▶ RECORDED INFORMATION:
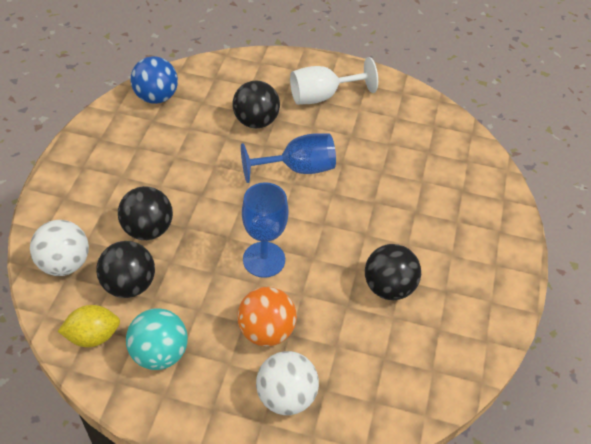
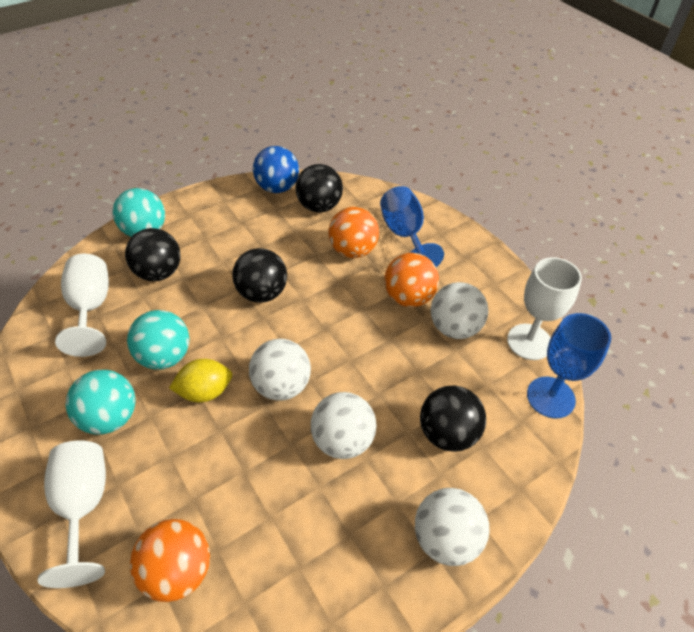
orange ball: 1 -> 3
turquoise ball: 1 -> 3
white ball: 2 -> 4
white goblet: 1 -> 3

==

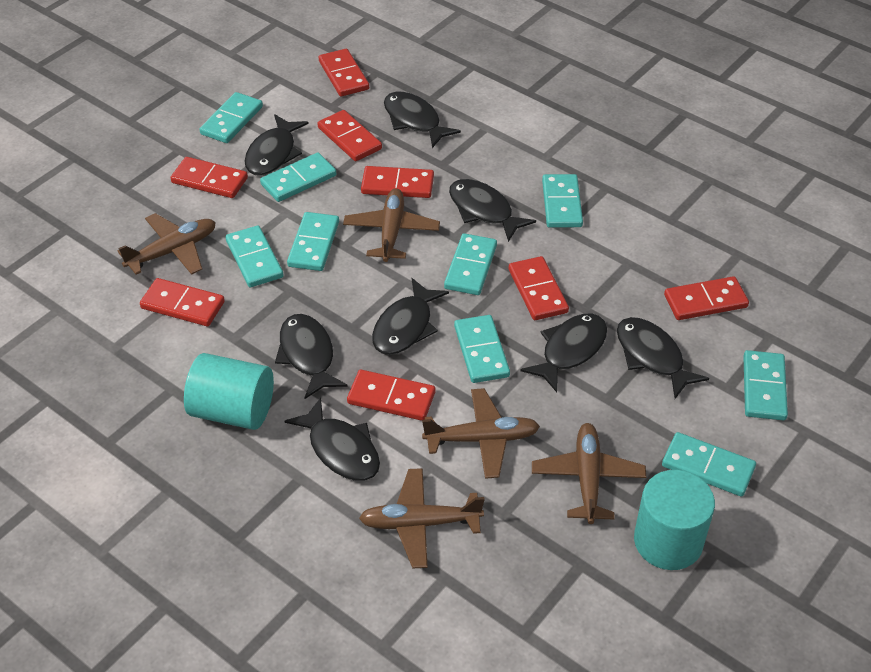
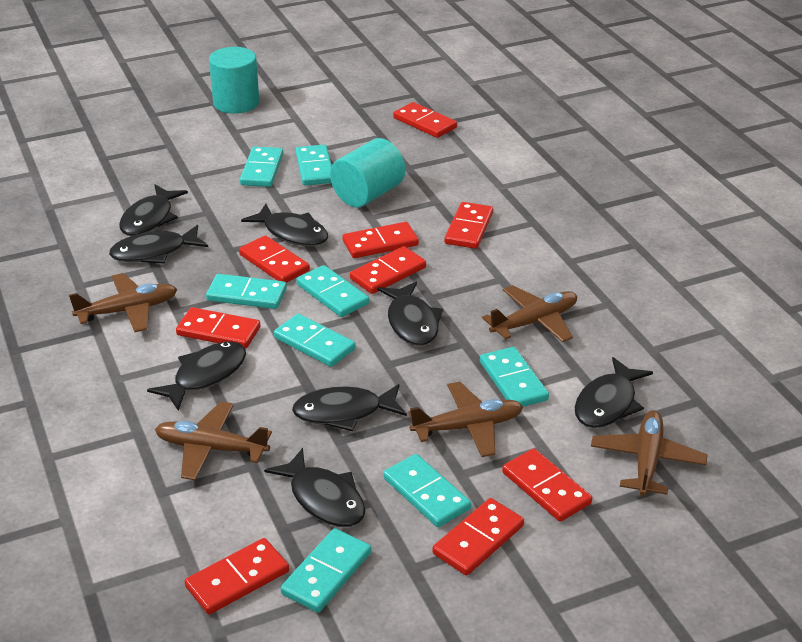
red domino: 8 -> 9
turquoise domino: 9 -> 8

▶ HOW TO COMPLETE THIS TASK: Among the entries above, identify all lines with "ball" and copy them.

▶ EXERCISE OUTPUT:
orange ball: 1 -> 3
turquoise ball: 1 -> 3
white ball: 2 -> 4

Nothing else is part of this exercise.